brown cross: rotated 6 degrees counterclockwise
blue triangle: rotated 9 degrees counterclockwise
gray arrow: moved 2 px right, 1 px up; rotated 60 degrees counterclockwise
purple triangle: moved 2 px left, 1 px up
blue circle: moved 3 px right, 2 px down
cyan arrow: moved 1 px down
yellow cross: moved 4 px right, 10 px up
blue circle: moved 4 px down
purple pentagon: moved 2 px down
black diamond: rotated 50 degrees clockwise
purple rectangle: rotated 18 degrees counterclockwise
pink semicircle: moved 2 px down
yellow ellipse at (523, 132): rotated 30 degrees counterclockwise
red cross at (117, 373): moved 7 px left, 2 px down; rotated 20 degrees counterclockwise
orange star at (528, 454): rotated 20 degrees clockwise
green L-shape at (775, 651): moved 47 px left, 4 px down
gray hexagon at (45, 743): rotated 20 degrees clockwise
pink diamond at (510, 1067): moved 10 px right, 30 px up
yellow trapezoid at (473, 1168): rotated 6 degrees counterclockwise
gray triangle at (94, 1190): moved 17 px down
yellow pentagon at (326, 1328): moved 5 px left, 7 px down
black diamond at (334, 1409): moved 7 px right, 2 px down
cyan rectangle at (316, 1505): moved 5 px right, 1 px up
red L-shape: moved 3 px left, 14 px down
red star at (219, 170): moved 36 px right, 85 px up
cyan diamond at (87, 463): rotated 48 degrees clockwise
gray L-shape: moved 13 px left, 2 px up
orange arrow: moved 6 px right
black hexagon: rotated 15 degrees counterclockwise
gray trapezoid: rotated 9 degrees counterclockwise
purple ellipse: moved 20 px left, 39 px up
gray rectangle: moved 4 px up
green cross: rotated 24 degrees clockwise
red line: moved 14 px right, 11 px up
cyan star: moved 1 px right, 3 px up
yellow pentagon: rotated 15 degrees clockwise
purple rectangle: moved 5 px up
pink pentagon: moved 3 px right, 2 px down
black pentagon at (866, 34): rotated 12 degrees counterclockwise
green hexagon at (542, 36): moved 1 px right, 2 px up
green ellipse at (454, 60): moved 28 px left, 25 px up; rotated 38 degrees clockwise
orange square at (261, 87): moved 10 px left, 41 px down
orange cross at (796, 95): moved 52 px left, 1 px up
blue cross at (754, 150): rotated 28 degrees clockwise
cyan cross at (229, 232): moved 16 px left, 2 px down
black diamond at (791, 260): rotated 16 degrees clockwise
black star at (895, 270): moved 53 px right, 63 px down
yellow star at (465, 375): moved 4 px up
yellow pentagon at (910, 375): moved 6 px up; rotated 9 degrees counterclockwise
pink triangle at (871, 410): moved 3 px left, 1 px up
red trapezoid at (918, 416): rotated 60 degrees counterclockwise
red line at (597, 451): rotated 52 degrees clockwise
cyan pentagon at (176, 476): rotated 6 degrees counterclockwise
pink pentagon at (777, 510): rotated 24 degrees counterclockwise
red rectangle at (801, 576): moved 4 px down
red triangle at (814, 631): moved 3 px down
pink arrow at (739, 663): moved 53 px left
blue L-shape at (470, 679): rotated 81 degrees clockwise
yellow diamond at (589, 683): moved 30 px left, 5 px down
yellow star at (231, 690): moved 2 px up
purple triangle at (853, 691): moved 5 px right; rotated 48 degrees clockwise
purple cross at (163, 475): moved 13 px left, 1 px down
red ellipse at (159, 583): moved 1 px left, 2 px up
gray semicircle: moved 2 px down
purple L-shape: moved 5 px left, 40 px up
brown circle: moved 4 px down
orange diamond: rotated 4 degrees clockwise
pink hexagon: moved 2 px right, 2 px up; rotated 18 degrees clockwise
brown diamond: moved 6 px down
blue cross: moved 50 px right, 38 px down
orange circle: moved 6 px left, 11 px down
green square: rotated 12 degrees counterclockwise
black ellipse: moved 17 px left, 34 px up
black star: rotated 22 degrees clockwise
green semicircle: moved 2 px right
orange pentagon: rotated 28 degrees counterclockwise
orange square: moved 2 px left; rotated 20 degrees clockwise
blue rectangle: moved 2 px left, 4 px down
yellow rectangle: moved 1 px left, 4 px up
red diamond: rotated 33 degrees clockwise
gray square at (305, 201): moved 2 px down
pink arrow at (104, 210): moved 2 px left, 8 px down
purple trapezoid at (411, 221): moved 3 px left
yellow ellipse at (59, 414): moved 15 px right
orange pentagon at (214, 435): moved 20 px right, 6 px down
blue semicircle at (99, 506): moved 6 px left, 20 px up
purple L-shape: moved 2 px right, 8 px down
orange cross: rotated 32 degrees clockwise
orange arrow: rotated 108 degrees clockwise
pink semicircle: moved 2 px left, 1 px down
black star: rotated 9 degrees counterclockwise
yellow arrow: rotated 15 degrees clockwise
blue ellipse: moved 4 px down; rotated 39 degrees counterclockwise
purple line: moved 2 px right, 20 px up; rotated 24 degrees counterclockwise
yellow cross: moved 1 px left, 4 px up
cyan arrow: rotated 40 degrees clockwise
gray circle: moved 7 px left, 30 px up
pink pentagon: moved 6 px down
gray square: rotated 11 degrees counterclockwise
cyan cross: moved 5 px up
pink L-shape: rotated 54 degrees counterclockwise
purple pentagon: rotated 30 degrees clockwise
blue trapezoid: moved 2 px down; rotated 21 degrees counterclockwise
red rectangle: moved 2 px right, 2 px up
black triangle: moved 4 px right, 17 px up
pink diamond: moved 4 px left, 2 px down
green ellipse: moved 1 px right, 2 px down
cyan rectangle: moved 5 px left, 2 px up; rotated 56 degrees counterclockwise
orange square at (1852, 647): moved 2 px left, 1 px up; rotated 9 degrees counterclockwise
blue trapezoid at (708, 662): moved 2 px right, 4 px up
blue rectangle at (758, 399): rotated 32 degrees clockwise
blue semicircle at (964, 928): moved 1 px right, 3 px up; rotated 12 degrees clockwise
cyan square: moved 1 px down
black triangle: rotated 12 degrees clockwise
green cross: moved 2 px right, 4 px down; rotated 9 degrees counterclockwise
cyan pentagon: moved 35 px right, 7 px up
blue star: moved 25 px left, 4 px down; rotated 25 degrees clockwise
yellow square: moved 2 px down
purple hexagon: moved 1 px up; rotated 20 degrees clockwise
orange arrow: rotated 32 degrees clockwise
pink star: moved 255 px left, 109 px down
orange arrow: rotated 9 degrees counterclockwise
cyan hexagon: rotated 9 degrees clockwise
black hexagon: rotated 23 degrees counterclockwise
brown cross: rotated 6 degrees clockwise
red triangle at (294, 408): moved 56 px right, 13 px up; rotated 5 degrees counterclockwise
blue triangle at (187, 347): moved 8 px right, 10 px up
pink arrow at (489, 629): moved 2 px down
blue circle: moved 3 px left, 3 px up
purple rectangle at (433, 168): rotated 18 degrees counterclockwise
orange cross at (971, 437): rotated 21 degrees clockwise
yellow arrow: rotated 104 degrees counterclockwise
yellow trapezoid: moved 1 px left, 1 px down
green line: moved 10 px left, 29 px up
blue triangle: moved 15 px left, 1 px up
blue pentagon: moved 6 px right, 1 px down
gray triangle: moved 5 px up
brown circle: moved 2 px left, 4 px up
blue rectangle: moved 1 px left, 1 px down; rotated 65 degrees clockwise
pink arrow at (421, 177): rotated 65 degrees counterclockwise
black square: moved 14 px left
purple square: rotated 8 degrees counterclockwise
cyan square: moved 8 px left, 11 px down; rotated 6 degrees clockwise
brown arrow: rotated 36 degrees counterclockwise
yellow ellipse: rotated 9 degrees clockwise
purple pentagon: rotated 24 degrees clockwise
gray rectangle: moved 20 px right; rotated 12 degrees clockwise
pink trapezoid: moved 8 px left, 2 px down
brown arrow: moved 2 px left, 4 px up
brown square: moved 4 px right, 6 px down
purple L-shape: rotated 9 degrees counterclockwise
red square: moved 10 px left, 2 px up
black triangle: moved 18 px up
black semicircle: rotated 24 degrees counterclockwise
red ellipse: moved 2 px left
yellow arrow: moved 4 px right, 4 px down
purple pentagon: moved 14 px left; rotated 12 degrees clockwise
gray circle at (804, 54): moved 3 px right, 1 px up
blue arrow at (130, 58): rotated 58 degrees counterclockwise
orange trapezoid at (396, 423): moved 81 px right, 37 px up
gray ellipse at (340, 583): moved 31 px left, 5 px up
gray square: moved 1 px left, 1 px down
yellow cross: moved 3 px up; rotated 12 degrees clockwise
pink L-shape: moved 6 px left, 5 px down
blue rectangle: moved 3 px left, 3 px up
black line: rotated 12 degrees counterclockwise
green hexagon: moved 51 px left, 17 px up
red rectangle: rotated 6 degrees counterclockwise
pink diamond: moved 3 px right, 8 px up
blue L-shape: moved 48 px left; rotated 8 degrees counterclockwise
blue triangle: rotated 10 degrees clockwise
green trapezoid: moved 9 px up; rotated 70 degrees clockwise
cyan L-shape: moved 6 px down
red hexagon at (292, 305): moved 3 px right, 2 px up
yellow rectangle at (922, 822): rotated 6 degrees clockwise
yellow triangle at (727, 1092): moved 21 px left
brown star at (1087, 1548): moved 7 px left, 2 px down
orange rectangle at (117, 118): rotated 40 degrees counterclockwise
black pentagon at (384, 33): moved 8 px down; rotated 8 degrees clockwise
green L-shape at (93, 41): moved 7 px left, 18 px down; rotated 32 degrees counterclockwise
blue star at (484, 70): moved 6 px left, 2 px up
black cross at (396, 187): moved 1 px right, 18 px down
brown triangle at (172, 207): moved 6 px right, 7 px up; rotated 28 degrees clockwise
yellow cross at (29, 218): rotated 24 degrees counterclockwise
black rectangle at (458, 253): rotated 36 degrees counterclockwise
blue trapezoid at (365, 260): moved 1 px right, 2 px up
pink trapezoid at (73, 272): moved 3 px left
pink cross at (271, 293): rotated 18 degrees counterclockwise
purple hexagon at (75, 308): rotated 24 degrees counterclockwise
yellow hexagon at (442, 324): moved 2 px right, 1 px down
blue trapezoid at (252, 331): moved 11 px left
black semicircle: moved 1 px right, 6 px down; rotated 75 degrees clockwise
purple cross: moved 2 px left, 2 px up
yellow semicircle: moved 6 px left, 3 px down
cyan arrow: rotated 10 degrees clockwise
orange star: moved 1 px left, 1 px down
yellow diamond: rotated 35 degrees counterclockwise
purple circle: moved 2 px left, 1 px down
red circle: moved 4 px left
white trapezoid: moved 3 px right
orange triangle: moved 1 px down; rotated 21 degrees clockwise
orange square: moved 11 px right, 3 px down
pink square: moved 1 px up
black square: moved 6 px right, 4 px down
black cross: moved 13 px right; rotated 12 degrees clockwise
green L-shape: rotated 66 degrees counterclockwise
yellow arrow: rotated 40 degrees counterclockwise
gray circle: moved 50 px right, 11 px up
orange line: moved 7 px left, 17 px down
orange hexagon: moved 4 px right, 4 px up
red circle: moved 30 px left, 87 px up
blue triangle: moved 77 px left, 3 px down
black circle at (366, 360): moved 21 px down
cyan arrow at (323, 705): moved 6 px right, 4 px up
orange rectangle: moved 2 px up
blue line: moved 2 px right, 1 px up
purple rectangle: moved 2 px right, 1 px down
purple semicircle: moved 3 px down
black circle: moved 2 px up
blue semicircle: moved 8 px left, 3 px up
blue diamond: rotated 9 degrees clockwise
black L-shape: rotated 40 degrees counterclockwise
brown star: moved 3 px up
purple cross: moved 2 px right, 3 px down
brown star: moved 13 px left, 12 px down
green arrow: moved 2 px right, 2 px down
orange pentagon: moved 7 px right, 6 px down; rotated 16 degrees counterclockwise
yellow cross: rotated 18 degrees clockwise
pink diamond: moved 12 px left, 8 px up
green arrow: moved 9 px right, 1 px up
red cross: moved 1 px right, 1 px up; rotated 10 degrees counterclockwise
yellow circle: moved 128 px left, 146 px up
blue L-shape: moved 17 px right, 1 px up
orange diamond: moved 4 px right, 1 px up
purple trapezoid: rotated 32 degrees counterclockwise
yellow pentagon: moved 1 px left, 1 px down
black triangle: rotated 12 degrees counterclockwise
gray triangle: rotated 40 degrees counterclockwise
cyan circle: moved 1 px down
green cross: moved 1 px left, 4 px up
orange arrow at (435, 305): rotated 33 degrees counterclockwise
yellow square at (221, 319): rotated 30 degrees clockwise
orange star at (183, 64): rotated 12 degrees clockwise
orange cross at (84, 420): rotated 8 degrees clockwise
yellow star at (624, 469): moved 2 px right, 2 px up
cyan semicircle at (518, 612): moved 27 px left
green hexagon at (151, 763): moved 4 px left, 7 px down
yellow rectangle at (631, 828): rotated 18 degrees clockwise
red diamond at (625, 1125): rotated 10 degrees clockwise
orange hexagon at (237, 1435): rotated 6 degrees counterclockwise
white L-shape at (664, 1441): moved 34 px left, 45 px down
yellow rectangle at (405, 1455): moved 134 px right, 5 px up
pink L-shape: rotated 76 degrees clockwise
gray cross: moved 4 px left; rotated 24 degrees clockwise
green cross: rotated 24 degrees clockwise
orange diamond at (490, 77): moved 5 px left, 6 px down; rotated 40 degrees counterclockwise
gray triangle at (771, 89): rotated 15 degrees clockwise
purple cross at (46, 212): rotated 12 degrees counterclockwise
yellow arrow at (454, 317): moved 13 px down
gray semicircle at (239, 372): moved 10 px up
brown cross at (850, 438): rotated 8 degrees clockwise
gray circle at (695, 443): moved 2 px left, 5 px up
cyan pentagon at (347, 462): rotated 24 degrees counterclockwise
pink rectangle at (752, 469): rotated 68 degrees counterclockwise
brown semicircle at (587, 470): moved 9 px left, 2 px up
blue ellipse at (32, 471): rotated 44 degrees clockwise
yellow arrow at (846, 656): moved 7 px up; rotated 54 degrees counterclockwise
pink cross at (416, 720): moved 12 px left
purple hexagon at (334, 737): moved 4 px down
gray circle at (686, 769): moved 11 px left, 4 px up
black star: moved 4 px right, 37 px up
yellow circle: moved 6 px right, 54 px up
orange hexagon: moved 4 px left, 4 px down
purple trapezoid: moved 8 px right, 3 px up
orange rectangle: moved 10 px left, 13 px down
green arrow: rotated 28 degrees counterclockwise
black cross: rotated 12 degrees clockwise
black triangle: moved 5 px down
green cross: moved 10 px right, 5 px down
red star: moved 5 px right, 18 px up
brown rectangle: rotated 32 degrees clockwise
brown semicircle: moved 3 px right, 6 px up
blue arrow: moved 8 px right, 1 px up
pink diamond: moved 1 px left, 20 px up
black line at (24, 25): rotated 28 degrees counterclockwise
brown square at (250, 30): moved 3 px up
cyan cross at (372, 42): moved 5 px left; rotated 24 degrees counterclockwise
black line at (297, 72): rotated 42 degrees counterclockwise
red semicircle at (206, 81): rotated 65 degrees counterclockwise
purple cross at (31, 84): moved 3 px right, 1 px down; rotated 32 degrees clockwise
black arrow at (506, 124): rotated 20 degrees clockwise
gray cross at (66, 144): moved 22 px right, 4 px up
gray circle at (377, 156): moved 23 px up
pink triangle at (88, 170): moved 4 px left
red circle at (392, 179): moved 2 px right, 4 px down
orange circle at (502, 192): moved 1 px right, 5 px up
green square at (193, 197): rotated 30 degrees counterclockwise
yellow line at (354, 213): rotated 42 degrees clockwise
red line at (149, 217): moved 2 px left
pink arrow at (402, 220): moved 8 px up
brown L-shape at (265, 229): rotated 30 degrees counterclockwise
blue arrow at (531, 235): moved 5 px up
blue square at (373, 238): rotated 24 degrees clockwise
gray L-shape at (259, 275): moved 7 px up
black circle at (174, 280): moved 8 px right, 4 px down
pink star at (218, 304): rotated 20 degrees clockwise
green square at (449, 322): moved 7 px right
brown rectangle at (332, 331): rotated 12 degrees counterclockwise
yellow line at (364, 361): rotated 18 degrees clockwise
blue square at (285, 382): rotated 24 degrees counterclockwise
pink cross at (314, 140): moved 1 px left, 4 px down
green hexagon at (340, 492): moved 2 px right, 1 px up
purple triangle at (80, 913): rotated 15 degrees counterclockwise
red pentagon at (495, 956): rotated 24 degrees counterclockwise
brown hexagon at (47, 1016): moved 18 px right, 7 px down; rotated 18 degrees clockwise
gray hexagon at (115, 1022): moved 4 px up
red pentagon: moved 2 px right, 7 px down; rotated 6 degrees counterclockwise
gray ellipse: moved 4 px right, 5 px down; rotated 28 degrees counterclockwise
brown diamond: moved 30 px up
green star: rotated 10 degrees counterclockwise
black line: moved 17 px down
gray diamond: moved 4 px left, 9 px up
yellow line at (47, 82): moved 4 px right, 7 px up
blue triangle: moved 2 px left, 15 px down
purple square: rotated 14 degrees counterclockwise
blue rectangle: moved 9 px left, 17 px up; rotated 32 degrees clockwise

******

### HOW TO COMPLETE THIS TASK
Counting only lines that contain the word "white", give the number found in the data, and nothing else.

### EXERCISE RESPONSE
2